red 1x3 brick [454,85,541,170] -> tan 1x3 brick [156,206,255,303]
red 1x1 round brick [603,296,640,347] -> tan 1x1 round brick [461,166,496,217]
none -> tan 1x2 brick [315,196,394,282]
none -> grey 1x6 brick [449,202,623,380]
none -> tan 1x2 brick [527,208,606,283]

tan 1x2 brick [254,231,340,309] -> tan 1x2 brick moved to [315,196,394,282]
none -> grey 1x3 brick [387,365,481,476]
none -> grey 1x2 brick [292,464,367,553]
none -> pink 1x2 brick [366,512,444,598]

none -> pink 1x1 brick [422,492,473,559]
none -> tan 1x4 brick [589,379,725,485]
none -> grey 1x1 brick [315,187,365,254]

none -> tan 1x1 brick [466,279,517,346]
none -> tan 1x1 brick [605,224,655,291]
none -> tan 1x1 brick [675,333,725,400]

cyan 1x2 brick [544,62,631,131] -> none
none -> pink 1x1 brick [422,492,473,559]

---

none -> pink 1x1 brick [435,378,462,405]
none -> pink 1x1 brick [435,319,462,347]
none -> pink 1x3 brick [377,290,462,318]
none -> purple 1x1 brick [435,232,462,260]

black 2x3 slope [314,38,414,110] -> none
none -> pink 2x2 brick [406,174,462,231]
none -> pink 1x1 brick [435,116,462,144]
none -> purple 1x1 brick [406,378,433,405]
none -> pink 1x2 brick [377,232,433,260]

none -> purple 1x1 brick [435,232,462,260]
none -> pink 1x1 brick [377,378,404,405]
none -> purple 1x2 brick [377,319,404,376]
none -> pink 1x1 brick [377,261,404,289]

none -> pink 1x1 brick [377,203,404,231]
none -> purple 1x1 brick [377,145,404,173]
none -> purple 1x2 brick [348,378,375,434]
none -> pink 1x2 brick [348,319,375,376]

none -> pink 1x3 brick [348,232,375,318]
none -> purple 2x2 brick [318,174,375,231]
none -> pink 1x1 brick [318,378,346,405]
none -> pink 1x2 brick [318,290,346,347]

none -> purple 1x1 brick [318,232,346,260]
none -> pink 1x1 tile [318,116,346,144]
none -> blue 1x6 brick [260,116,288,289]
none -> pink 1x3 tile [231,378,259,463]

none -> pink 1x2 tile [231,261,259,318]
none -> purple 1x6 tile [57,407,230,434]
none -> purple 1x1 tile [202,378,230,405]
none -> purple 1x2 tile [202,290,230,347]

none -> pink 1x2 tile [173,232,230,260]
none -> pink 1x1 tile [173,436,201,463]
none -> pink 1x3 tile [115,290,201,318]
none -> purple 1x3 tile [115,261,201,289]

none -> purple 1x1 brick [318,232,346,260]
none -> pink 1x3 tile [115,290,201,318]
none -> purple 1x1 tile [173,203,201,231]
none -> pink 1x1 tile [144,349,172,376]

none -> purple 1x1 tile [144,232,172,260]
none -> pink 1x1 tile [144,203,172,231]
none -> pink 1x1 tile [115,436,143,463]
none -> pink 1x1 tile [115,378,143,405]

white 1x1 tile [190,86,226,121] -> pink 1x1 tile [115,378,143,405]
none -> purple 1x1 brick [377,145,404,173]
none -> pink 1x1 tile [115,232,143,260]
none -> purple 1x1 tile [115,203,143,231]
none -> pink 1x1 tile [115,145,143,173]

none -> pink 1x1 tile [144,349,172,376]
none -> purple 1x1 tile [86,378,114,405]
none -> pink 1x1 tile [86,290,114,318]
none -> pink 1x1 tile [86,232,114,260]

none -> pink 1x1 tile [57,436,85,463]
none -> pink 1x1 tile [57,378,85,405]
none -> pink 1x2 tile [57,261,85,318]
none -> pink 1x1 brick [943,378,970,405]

---

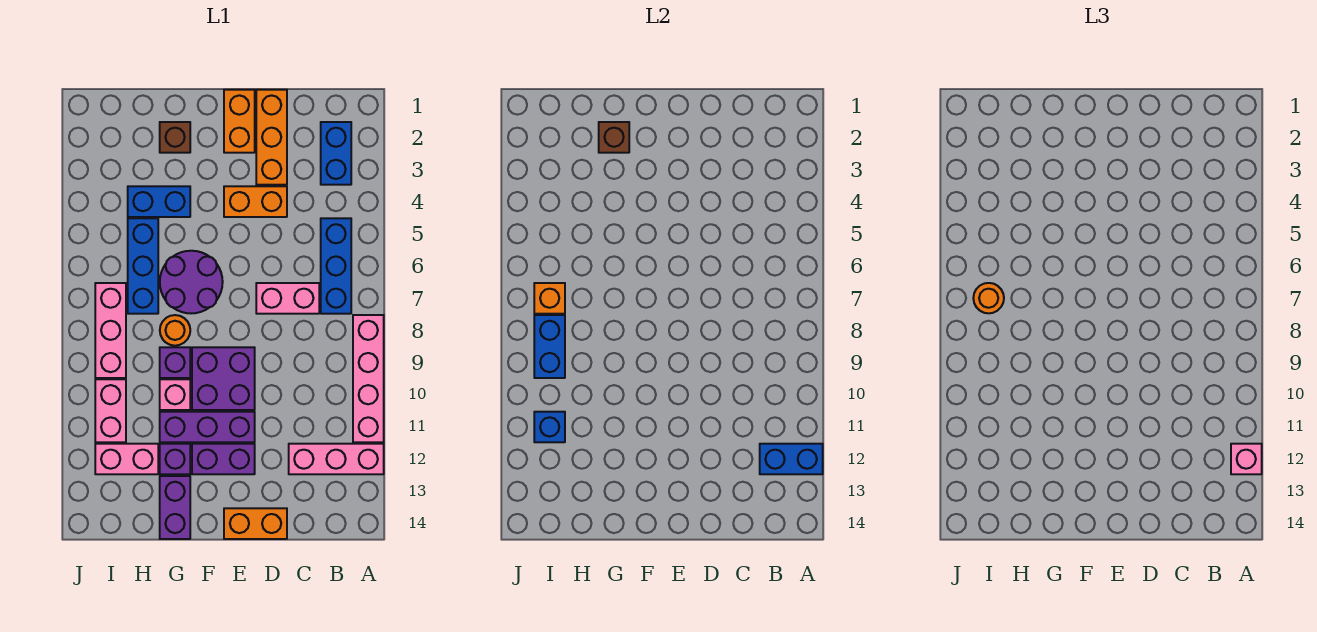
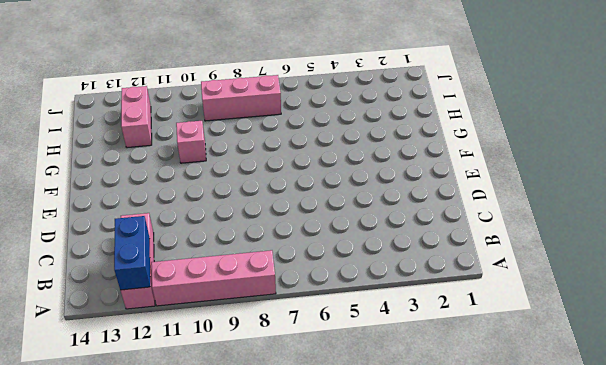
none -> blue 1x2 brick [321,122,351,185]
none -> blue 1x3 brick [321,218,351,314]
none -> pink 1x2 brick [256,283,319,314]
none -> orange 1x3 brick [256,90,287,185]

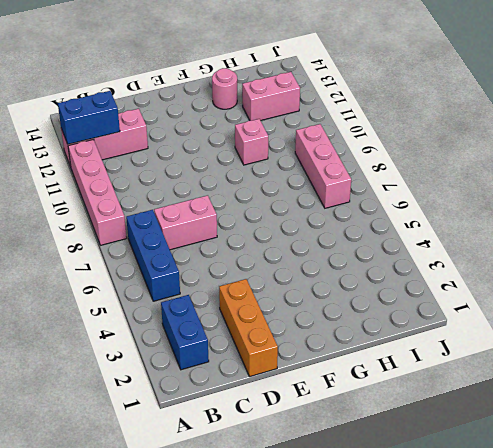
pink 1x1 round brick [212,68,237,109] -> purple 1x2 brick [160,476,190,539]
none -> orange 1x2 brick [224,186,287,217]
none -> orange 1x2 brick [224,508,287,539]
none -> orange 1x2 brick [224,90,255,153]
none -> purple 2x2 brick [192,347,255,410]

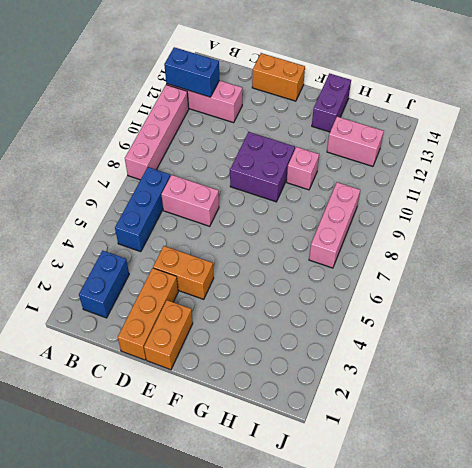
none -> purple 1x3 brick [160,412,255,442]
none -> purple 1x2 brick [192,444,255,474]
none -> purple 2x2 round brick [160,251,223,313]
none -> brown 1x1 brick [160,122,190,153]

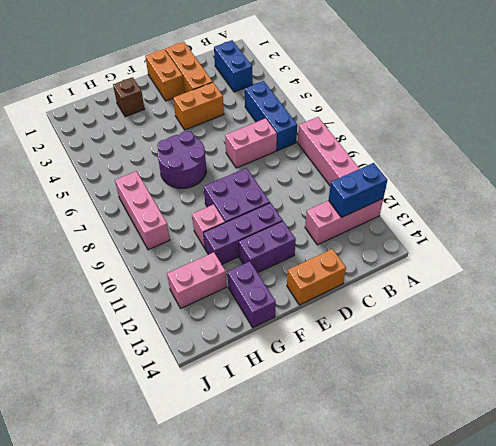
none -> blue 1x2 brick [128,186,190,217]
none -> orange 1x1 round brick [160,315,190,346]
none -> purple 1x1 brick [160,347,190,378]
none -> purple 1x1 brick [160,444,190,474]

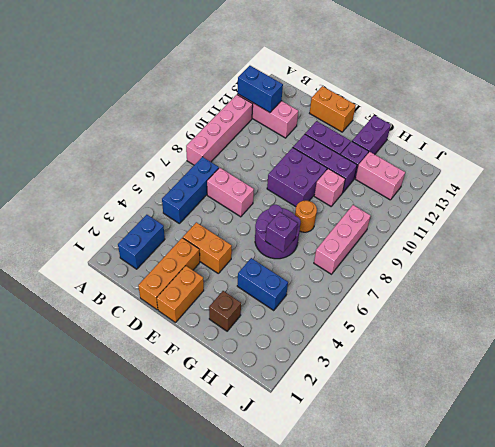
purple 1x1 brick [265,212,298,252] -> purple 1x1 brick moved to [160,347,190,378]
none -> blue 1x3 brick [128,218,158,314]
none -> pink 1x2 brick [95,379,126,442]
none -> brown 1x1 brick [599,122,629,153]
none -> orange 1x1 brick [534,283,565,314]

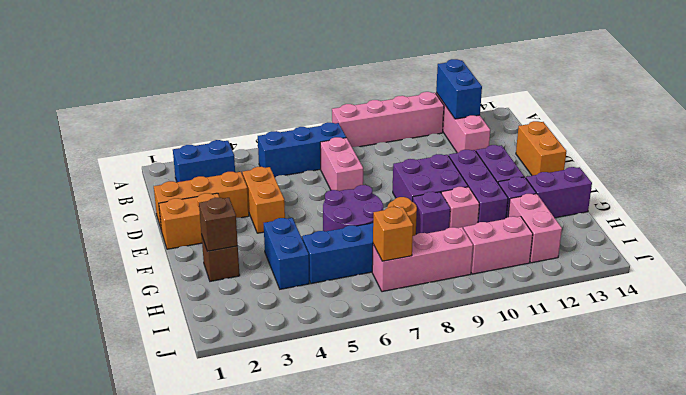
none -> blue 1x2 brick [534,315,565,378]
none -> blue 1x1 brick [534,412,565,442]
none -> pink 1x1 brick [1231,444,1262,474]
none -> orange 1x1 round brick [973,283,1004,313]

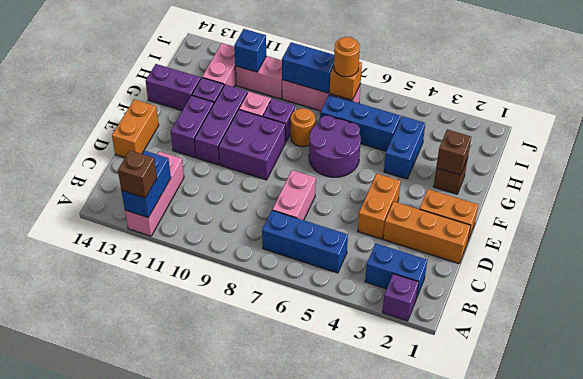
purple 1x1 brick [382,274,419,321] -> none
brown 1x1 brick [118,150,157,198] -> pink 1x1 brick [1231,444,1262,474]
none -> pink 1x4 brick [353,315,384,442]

§ **What you should do**: Please return the data above exactly as it stands from the line with "none -> blue 1x2 brick [321,122,351,185]" to the line with "none -> blue 1x1 brick [534,412,565,442]", keeping both of those lines but none of the pictures.

§ **Solution to this task**:
none -> blue 1x2 brick [321,122,351,185]
none -> blue 1x3 brick [321,218,351,314]
none -> pink 1x2 brick [256,283,319,314]
none -> orange 1x3 brick [256,90,287,185]

pink 1x1 round brick [212,68,237,109] -> purple 1x2 brick [160,476,190,539]
none -> orange 1x2 brick [224,186,287,217]
none -> orange 1x2 brick [224,508,287,539]
none -> orange 1x2 brick [224,90,255,153]
none -> purple 2x2 brick [192,347,255,410]

none -> purple 1x3 brick [160,412,255,442]
none -> purple 1x2 brick [192,444,255,474]
none -> purple 2x2 round brick [160,251,223,313]
none -> brown 1x1 brick [160,122,190,153]

none -> blue 1x2 brick [128,186,190,217]
none -> orange 1x1 round brick [160,315,190,346]
none -> purple 1x1 brick [160,347,190,378]
none -> purple 1x1 brick [160,444,190,474]

purple 1x1 brick [265,212,298,252] -> purple 1x1 brick moved to [160,347,190,378]
none -> blue 1x3 brick [128,218,158,314]
none -> pink 1x2 brick [95,379,126,442]
none -> brown 1x1 brick [599,122,629,153]
none -> orange 1x1 brick [534,283,565,314]

none -> blue 1x2 brick [534,315,565,378]
none -> blue 1x1 brick [534,412,565,442]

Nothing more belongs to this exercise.